Every line in the records below between the one holding "D2: diode US1M" and the one holding "JP3 pin 2: 0V -> N004", inclusive, is to be set down exactly; all other lines are to be left out.

**Dataset records**
· · · · ·

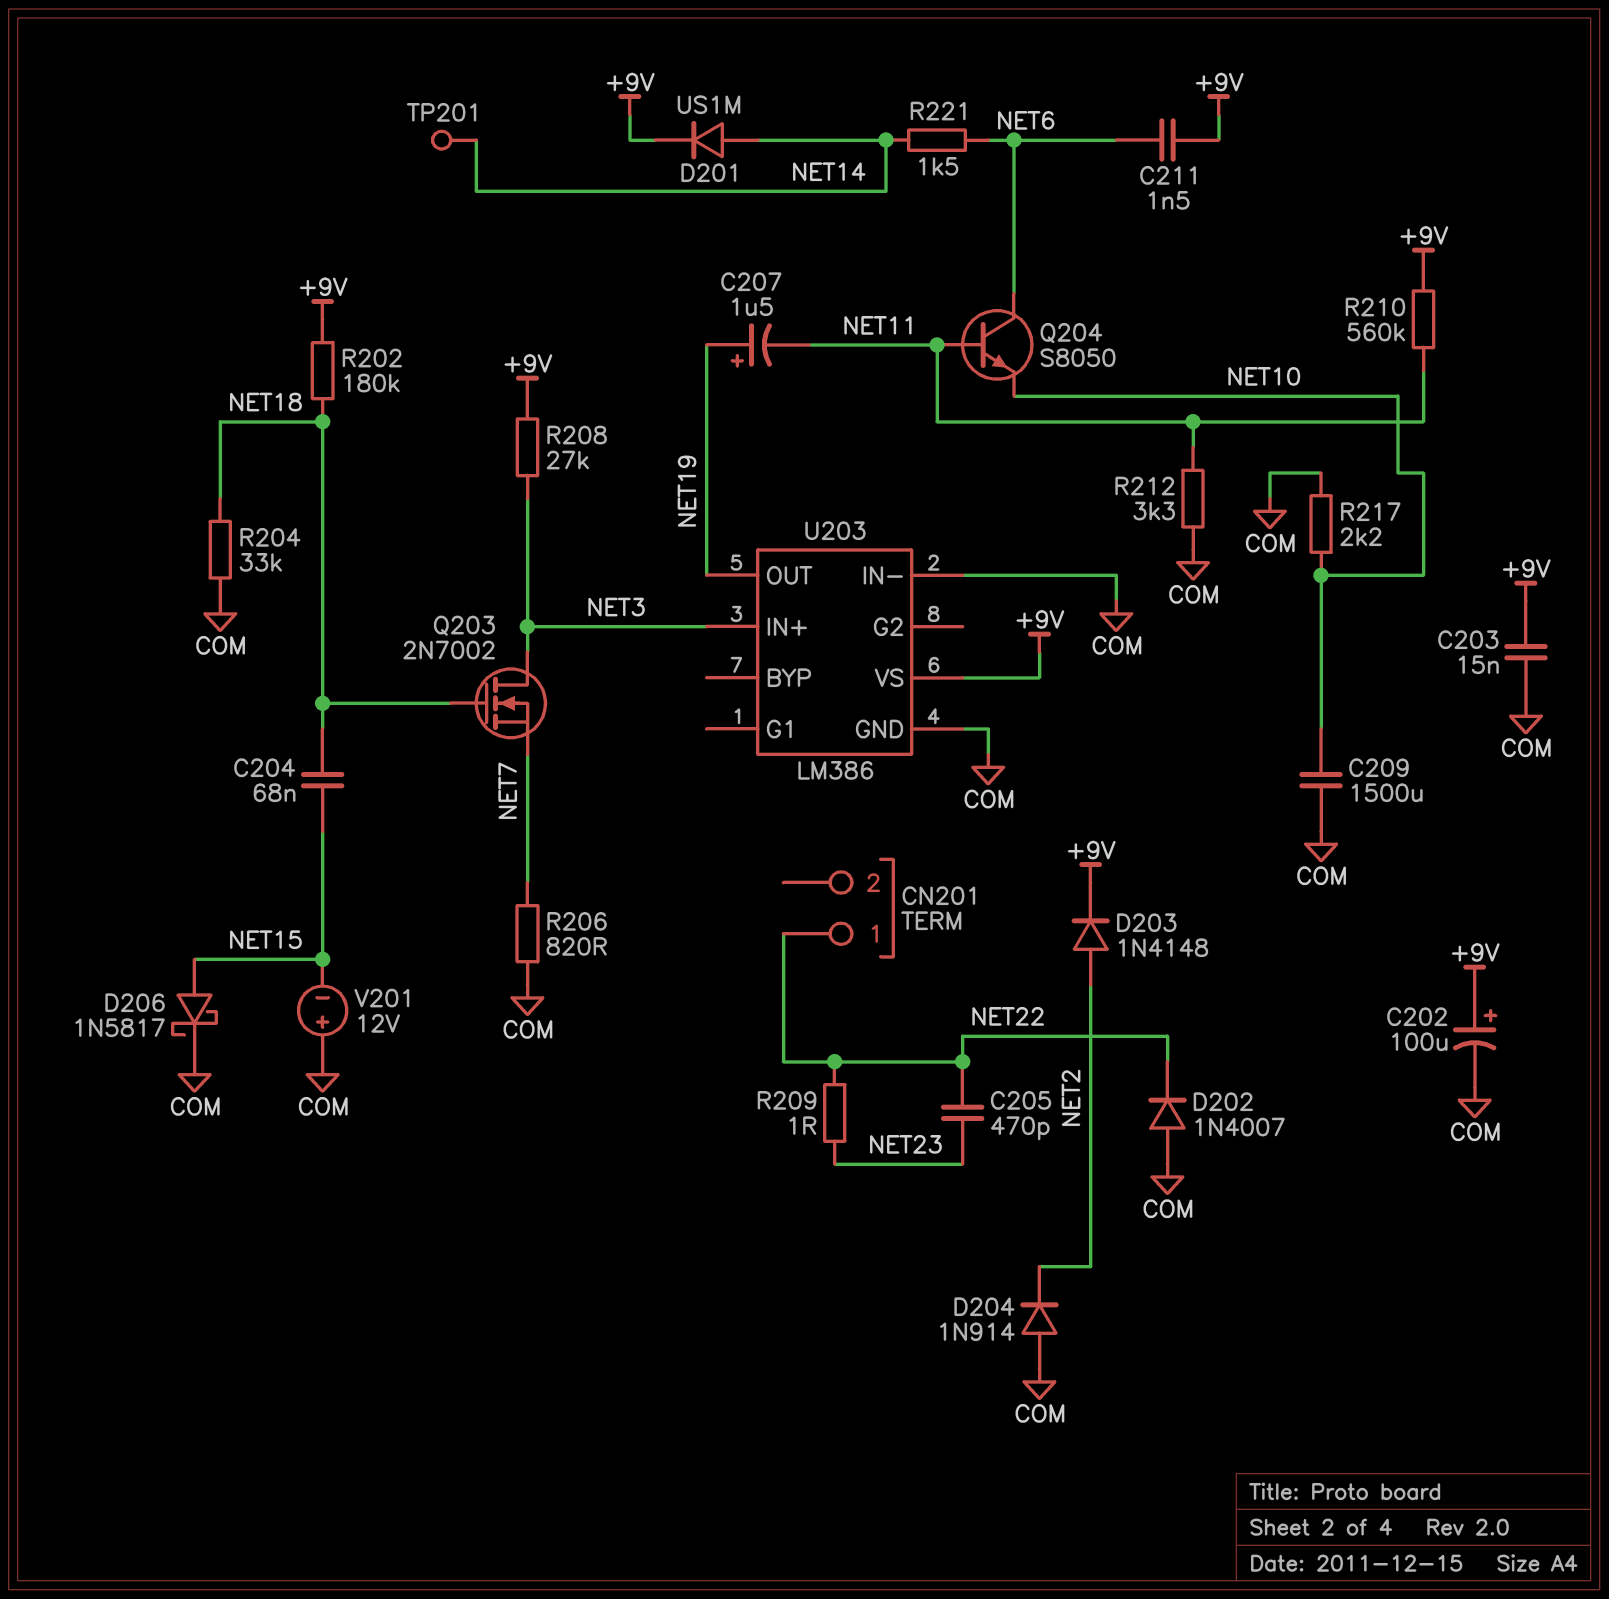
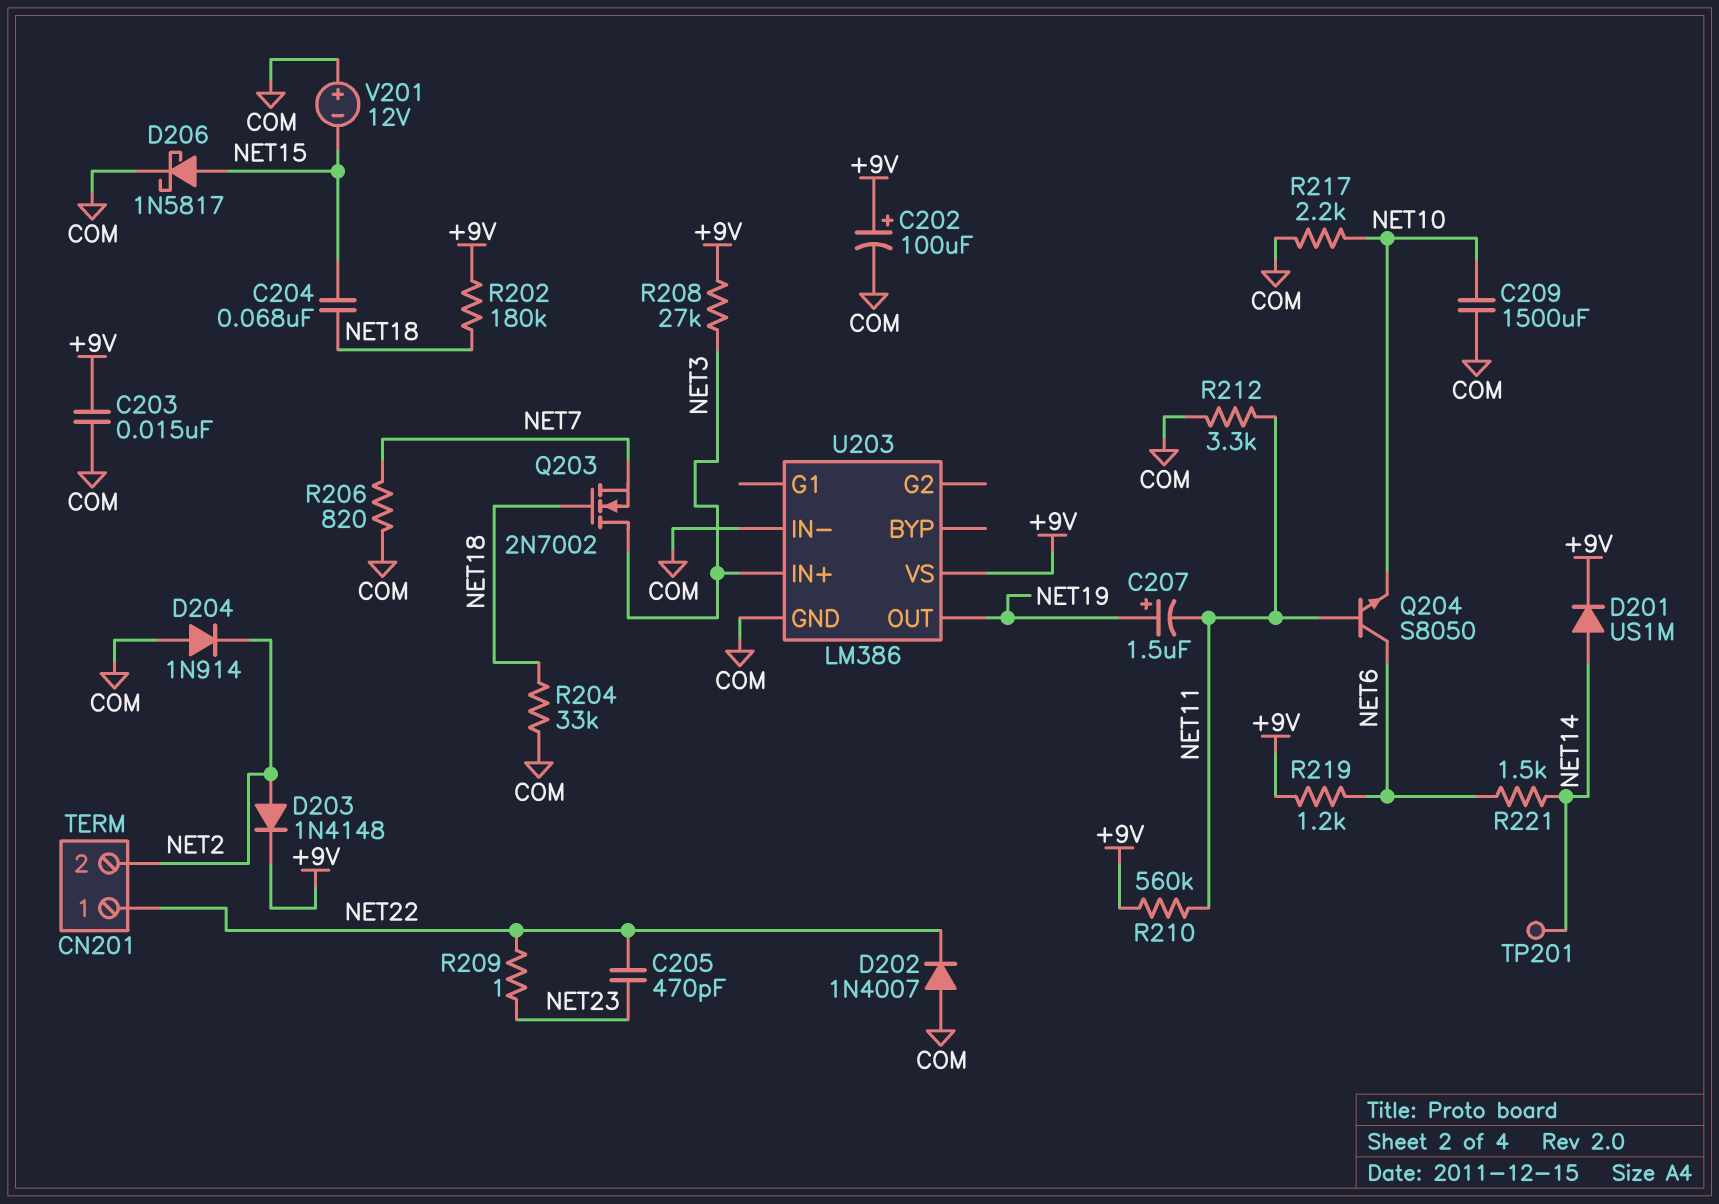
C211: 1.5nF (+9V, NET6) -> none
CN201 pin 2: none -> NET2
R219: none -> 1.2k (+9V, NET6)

· · · · ·

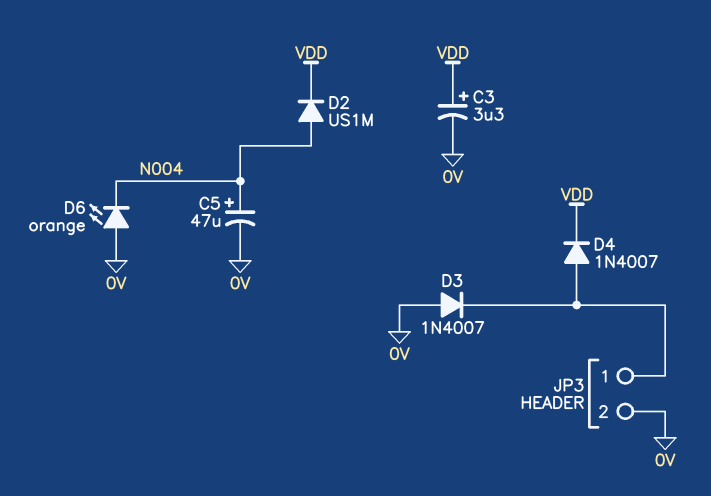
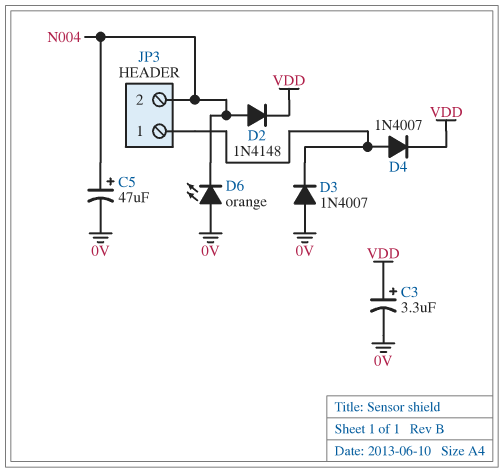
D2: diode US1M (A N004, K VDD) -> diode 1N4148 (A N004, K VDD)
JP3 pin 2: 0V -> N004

· · · · ·

**Completed exercise**
D2: diode US1M (A N004, K VDD) -> diode 1N4148 (A N004, K VDD)
JP3 pin 2: 0V -> N004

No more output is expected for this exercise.